(Data for analysis)

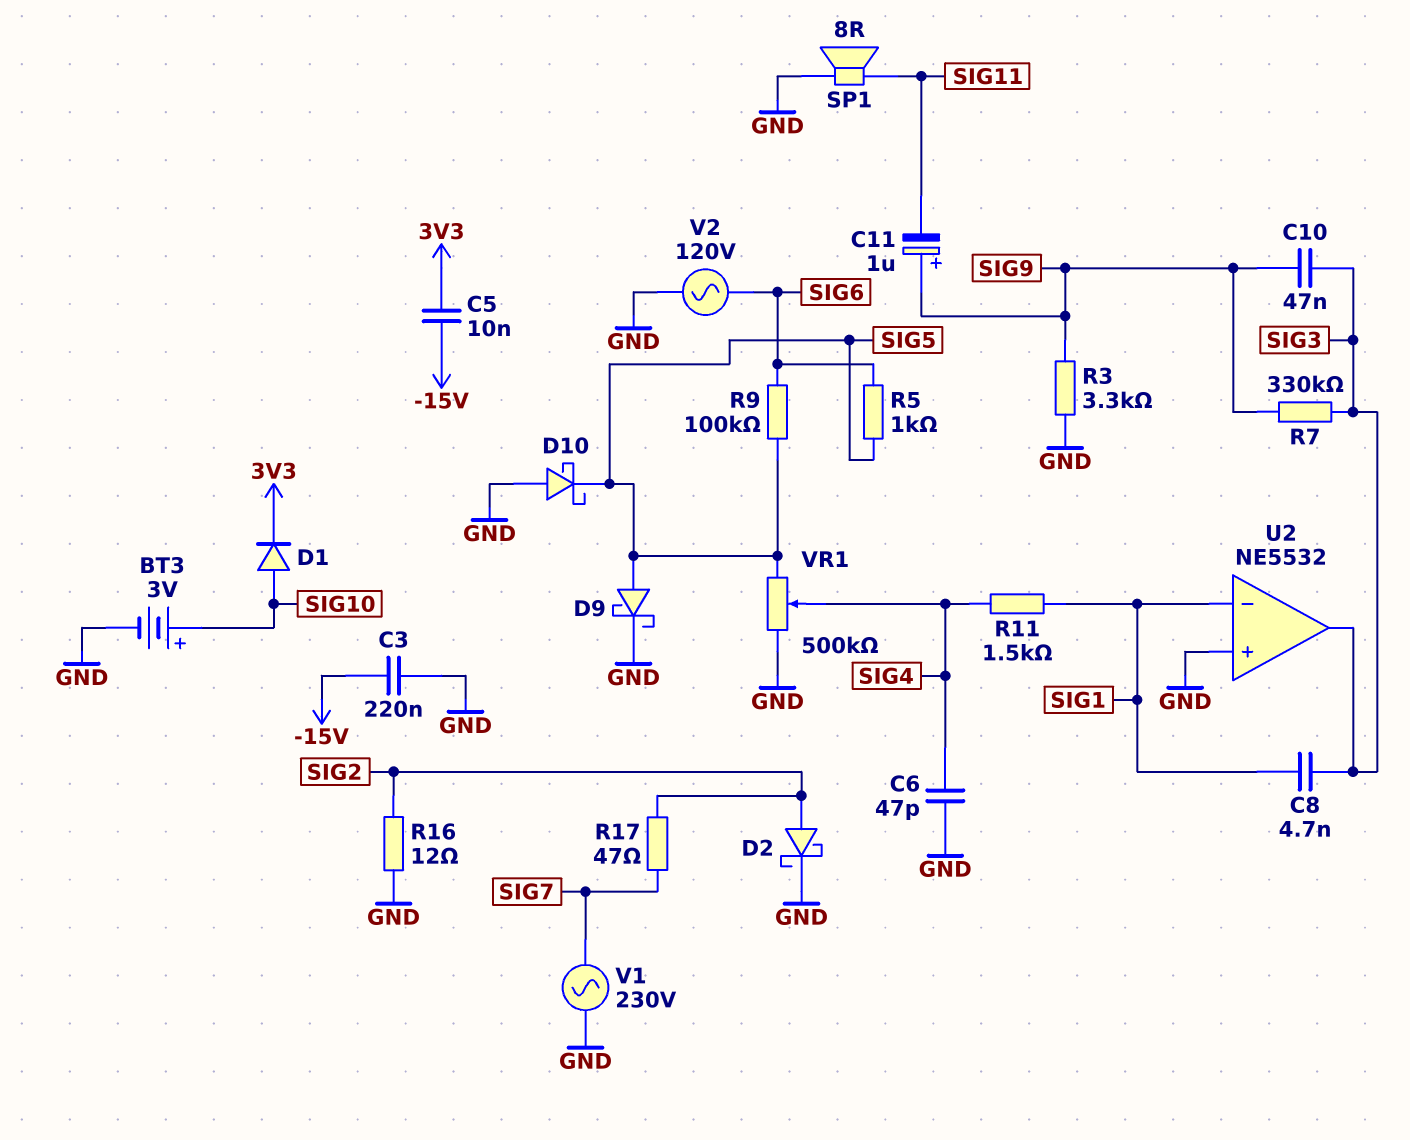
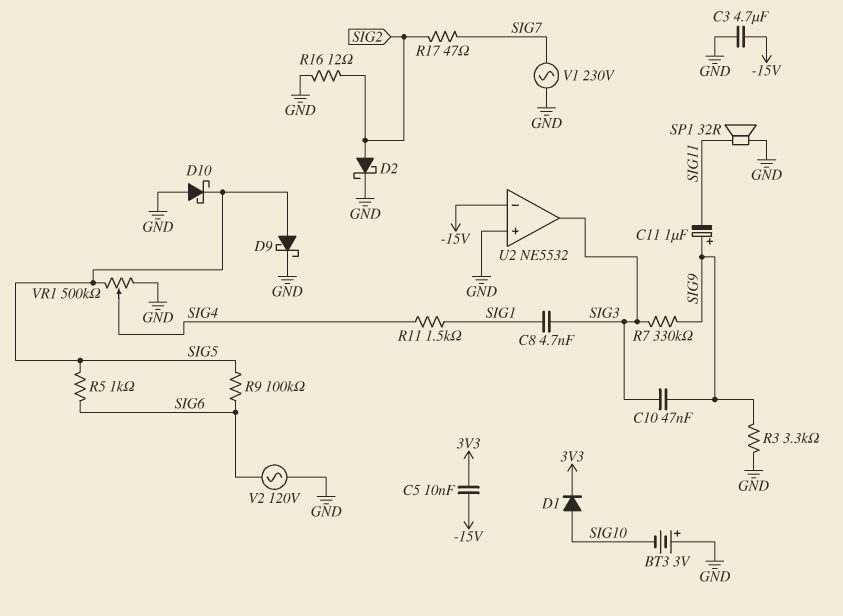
BT3: 3V (plus SIG10, minus GND) -> 3V (plus GND, minus SIG10)
C3: 220nF (-15V, GND) -> 4.7uF (-15V, GND)
C6: 47pF (GND, SIG4) -> none
SP1: speaker 8R (GND, SIG11) -> speaker 32R (GND, SIG11)
U2 pin in-: SIG1 -> -15V

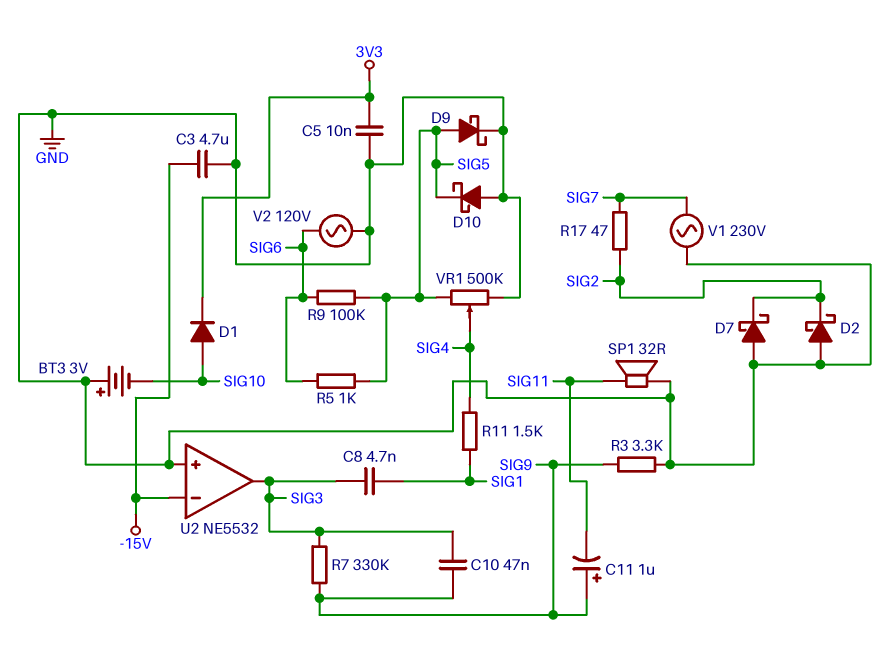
C5: 10nF (-15V, 3V3) -> 10nF (3V3, GND)
D2: schottky (A SIG2, K GND) -> schottky (A GND, K SIG2)
D7: none -> schottky (A GND, K SIG2)
R16: 12 (GND, SIG2) -> none

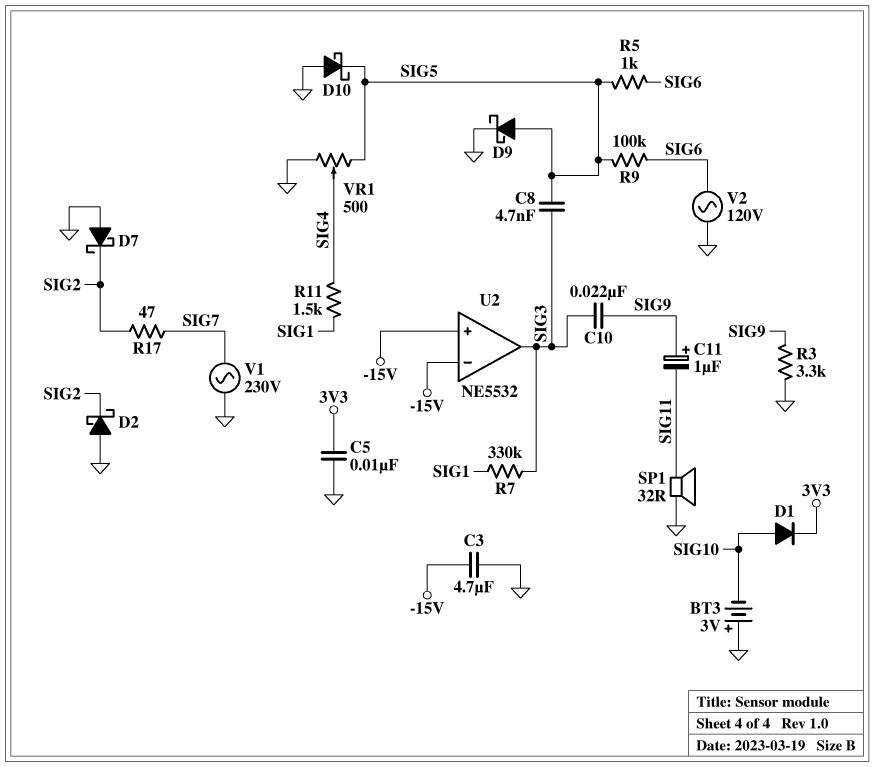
C8: 4.7nF (SIG1, SIG3) -> 4.7nF (SIG3, SIG5)
C10: 47nF (SIG3, SIG9) -> 22nF (SIG3, SIG9)
R7: 330k (SIG3, SIG9) -> 330k (SIG1, SIG3)
U2 pin in+: GND -> -15V
VR1: 500k (GND, SIG5, wiper SIG4) -> 500 (GND, SIG5, wiper SIG4)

(End Data for analysis)

### Problem to solve
Repeat the data verbatim through the "C5: 10nF (-15V, 3V3) -> 10nF (3V3, GND)" line, no pictures.

### Answer
BT3: 3V (plus SIG10, minus GND) -> 3V (plus GND, minus SIG10)
C3: 220nF (-15V, GND) -> 4.7uF (-15V, GND)
C6: 47pF (GND, SIG4) -> none
SP1: speaker 8R (GND, SIG11) -> speaker 32R (GND, SIG11)
U2 pin in-: SIG1 -> -15V

C5: 10nF (-15V, 3V3) -> 10nF (3V3, GND)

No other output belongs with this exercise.